EXERCISE ->
Extract each line in the rows below that contains the string "knit".

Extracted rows
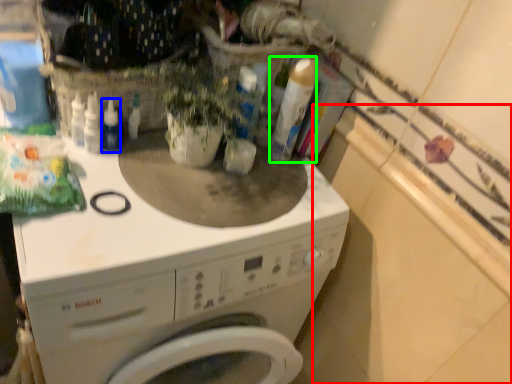
Question: Estimate the real-world distances between objects in this image. Which object is farther from counter top (highlighted by a red box), bottle (highlighted by a blue box) or cleaning product (highlighted by a green box)?

Choices:
 (A) bottle
 (B) cleaning product

Answer: (A)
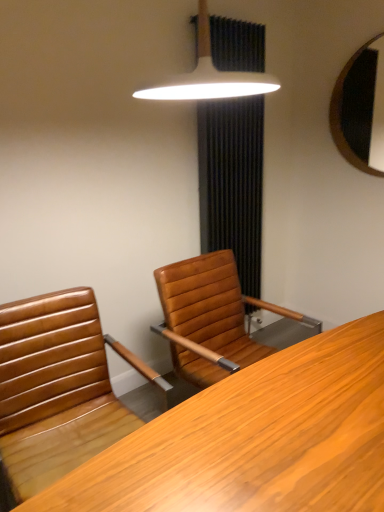
Question: Considering the relative sizes of wooden desk at center and brown leather chair at center in the image provided, is wooden desk at center taller than brown leather chair at center?

Choices:
 (A) yes
 (B) no

Answer: (B)

Question: Considering the relative sizes of wooden desk at center and brown leather chair at center in the image provided, is wooden desk at center thinner than brown leather chair at center?

Choices:
 (A) no
 (B) yes

Answer: (B)

Question: Is the depth of wooden desk at center less than that of brown leather chair at center?

Choices:
 (A) yes
 (B) no

Answer: (A)

Question: From the image's perspective, is wooden desk at center below brown leather chair at center?

Choices:
 (A) no
 (B) yes

Answer: (B)

Question: Is brown leather chair at center a part of wooden desk at center?

Choices:
 (A) yes
 (B) no

Answer: (B)

Question: From a real-world perspective, is wooden desk at center located beneath brown leather chair at center?

Choices:
 (A) yes
 (B) no

Answer: (A)

Question: Is wooden mirror at upper right far away from wooden desk at center?

Choices:
 (A) no
 (B) yes

Answer: (B)

Question: Is wooden mirror at upper right smaller than wooden desk at center?

Choices:
 (A) yes
 (B) no

Answer: (A)

Question: From the image's perspective, is wooden mirror at upper right on top of wooden desk at center?

Choices:
 (A) yes
 (B) no

Answer: (A)

Question: Can you confirm if wooden mirror at upper right is thinner than wooden desk at center?

Choices:
 (A) yes
 (B) no

Answer: (A)

Question: Is wooden mirror at upper right wider than wooden desk at center?

Choices:
 (A) no
 (B) yes

Answer: (A)

Question: Can you confirm if wooden mirror at upper right is shorter than wooden desk at center?

Choices:
 (A) yes
 (B) no

Answer: (B)

Question: Can you confirm if brown leather chair at center is wider than wooden mirror at upper right?

Choices:
 (A) no
 (B) yes

Answer: (B)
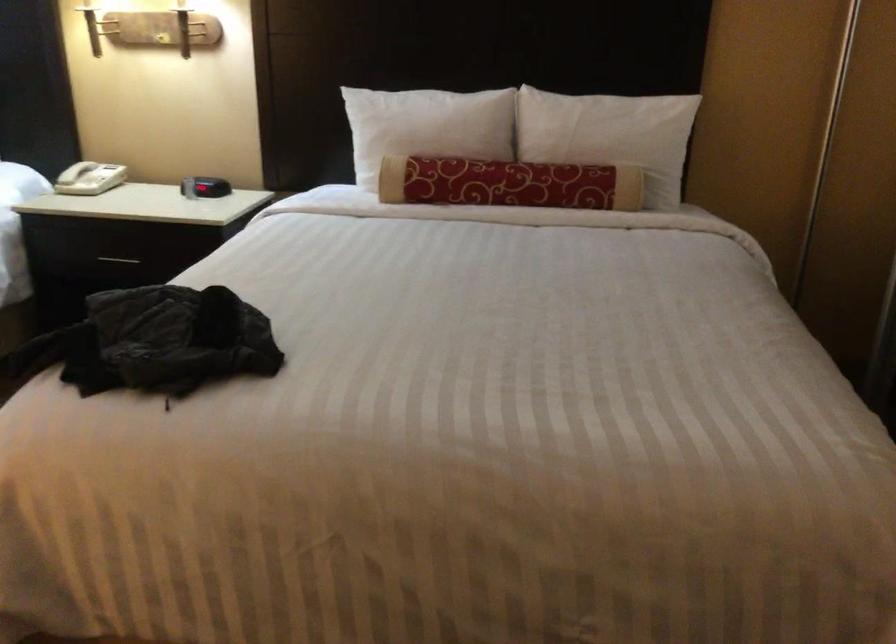
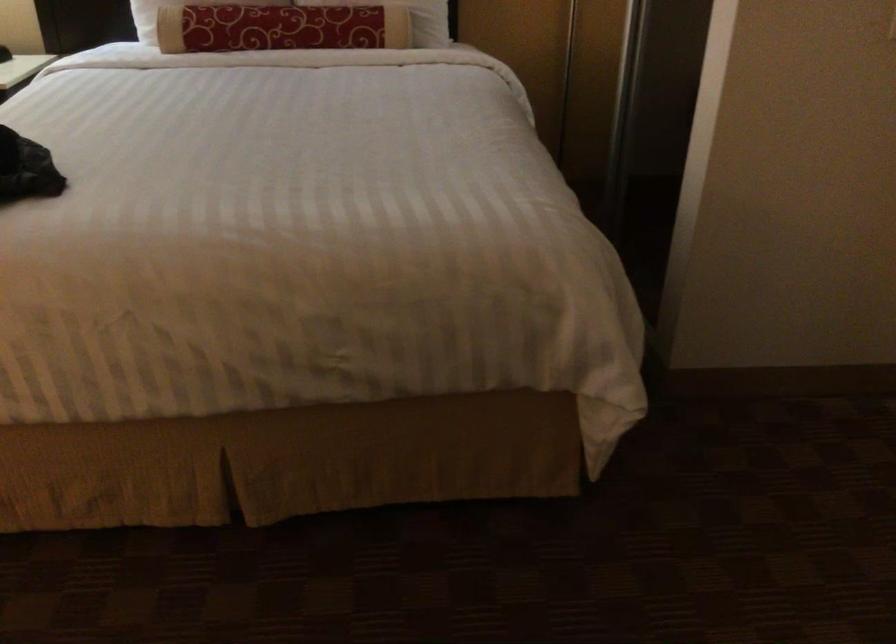
The point at (538,171) is marked in the first image. Where is the corresponding point in the second image?

(311, 15)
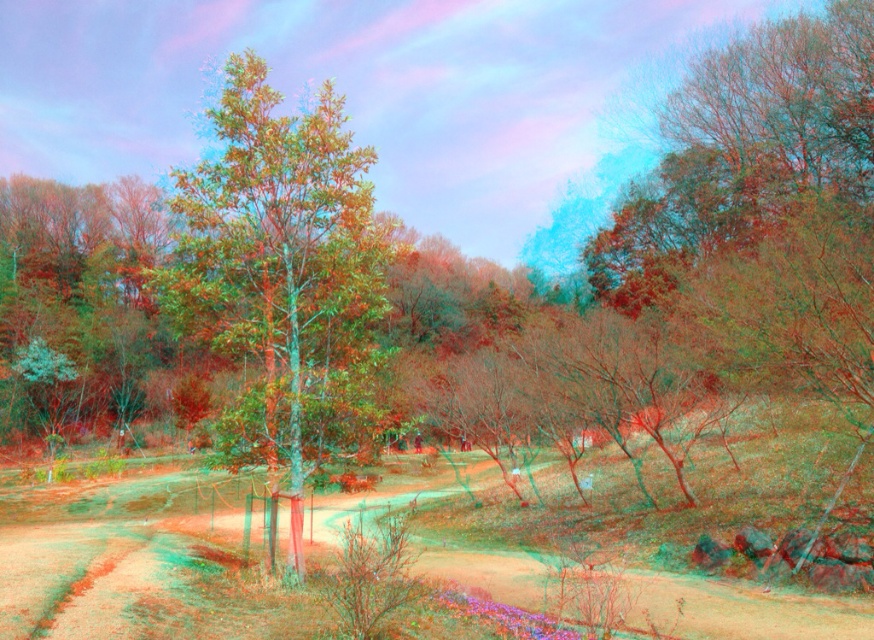
Question: Does brown dirt track at center have a larger size compared to green matte tree at center?

Choices:
 (A) no
 (B) yes

Answer: (A)

Question: In this image, where is brown dirt track at center located relative to green matte tree at center?

Choices:
 (A) right
 (B) left

Answer: (A)

Question: Which object is farther from the camera taking this photo?

Choices:
 (A) green matte tree at center
 (B) brown dirt track at center

Answer: (A)

Question: Does brown dirt track at center come behind green matte tree at center?

Choices:
 (A) yes
 (B) no

Answer: (B)

Question: Which point appears closest to the camera in this image?

Choices:
 (A) (366, 161)
 (B) (676, 628)

Answer: (B)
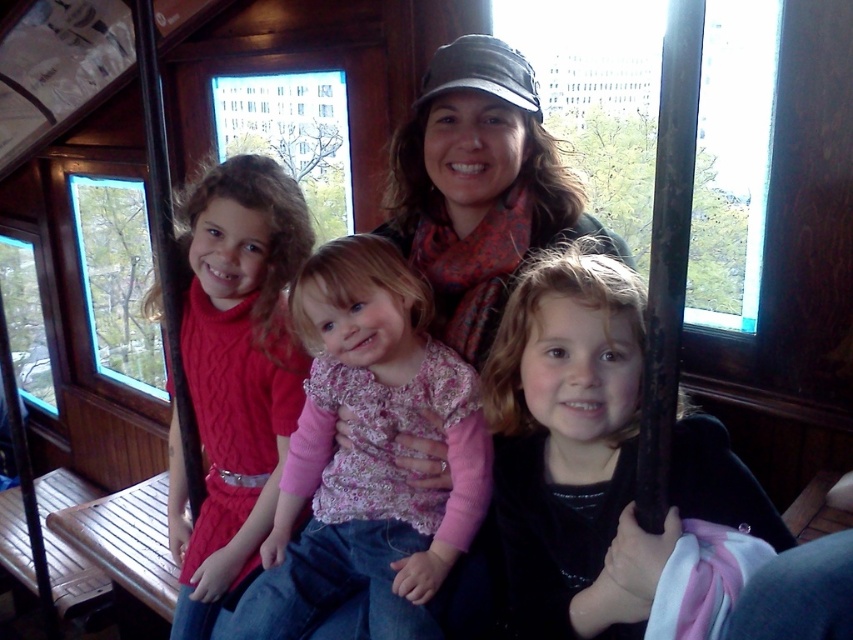
Does black velvet jacket at lower right appear over cable-knit sweater at left?

Actually, black velvet jacket at lower right is below cable-knit sweater at left.

Who is shorter, black velvet jacket at lower right or cable-knit sweater at left?

black velvet jacket at lower right

Which is in front, point (567, 600) or point (233, 486)?

Point (567, 600)

The image size is (853, 640). What are the coordinates of `black velvet jacket at lower right` in the screenshot? It's located at (605, 467).

Is point (741, 70) behind point (114, 268)?

No.

Is transparent glass window at upper center to the right of clear glass window at left from the viewer's perspective?

Correct, you'll find transparent glass window at upper center to the right of clear glass window at left.

Does point (729, 19) lie behind point (105, 196)?

No, it is not.

Locate an element on the screen. Image resolution: width=853 pixels, height=640 pixels. transparent glass window at upper center is located at coordinates (598, 93).

Between clear glass window at left and transparent glass window at upper left, which one appears on the right side from the viewer's perspective?

clear glass window at left is more to the right.

Is clear glass window at left taller than transparent glass window at upper left?

Yes.

What do you see at coordinates (117, 280) in the screenshot?
I see `clear glass window at left` at bounding box center [117, 280].

Find the location of a particular element. This screenshot has width=853, height=640. clear glass window at left is located at coordinates (117, 280).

EXERCISE SOLUTION ->
Does black velvet jacket at lower right appear over cable-knit sweater at left?
Actually, black velvet jacket at lower right is below cable-knit sweater at left.
Who is shorter, black velvet jacket at lower right or cable-knit sweater at left?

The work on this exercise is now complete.